▸ **Data to use**
[Start of Attachment]
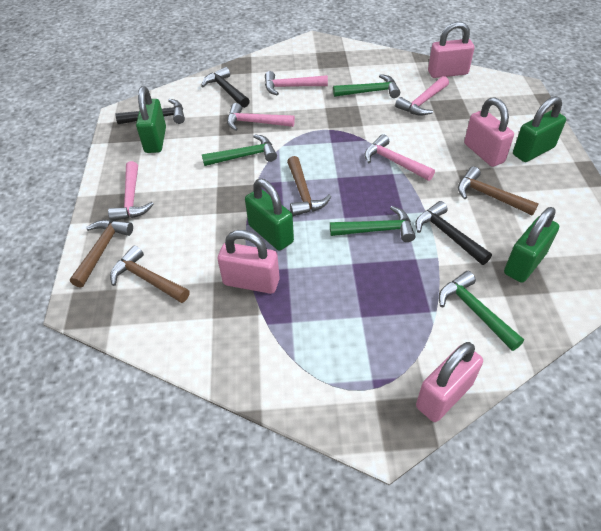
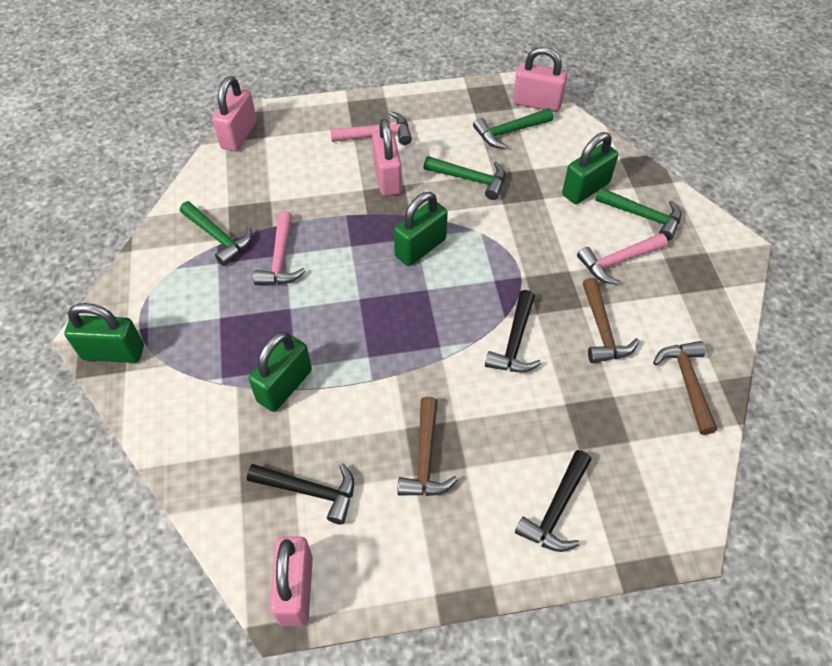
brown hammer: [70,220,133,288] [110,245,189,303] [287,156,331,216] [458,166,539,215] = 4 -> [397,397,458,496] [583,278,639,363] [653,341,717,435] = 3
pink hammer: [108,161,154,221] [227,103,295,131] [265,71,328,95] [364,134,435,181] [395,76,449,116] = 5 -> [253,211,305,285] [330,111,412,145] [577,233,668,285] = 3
[End of Attachment]
[Start of Attachment]
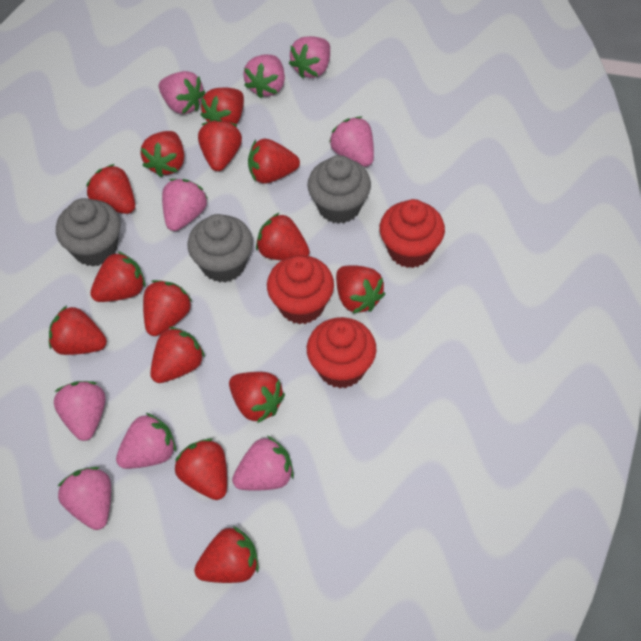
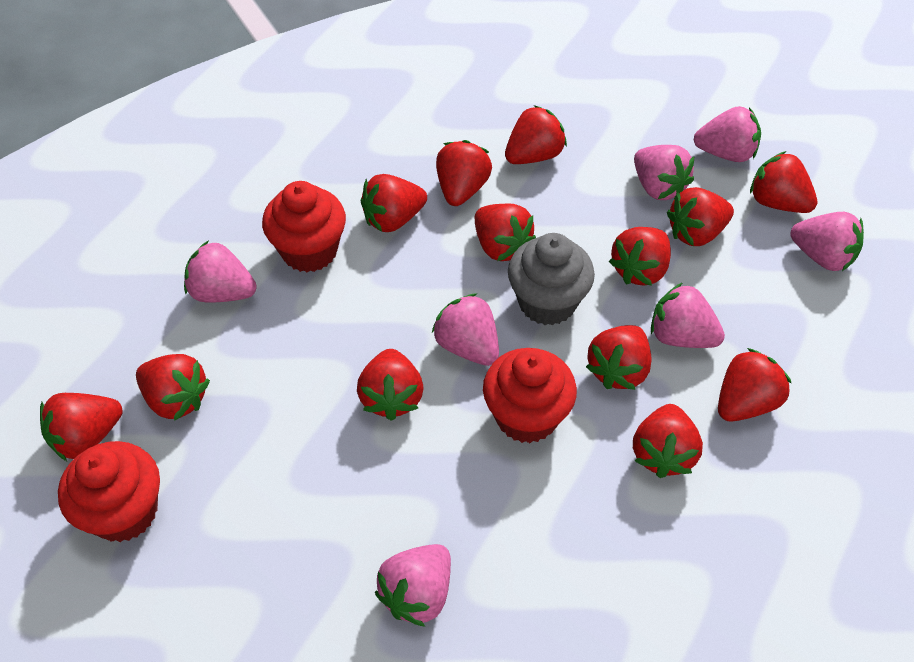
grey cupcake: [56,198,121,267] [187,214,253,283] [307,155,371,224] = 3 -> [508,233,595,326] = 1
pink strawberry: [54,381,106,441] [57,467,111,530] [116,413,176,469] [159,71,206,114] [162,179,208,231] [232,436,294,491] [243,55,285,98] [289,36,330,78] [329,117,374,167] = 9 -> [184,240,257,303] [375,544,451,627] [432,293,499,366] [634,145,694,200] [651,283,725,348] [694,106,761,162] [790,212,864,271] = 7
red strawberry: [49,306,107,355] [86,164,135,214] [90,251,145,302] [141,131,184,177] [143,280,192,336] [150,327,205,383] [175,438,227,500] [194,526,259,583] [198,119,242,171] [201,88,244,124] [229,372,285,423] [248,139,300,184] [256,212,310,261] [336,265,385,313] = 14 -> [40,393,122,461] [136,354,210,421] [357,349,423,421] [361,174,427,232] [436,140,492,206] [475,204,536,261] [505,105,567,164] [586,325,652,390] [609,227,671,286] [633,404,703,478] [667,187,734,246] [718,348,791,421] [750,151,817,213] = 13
[End of Attachment]
Whenever "pink" occurs in a line above, copy that line.

▸ **Exercise solution**
pink hammer: [108,161,154,221] [227,103,295,131] [265,71,328,95] [364,134,435,181] [395,76,449,116] = 5 -> [253,211,305,285] [330,111,412,145] [577,233,668,285] = 3
pink strawberry: [54,381,106,441] [57,467,111,530] [116,413,176,469] [159,71,206,114] [162,179,208,231] [232,436,294,491] [243,55,285,98] [289,36,330,78] [329,117,374,167] = 9 -> [184,240,257,303] [375,544,451,627] [432,293,499,366] [634,145,694,200] [651,283,725,348] [694,106,761,162] [790,212,864,271] = 7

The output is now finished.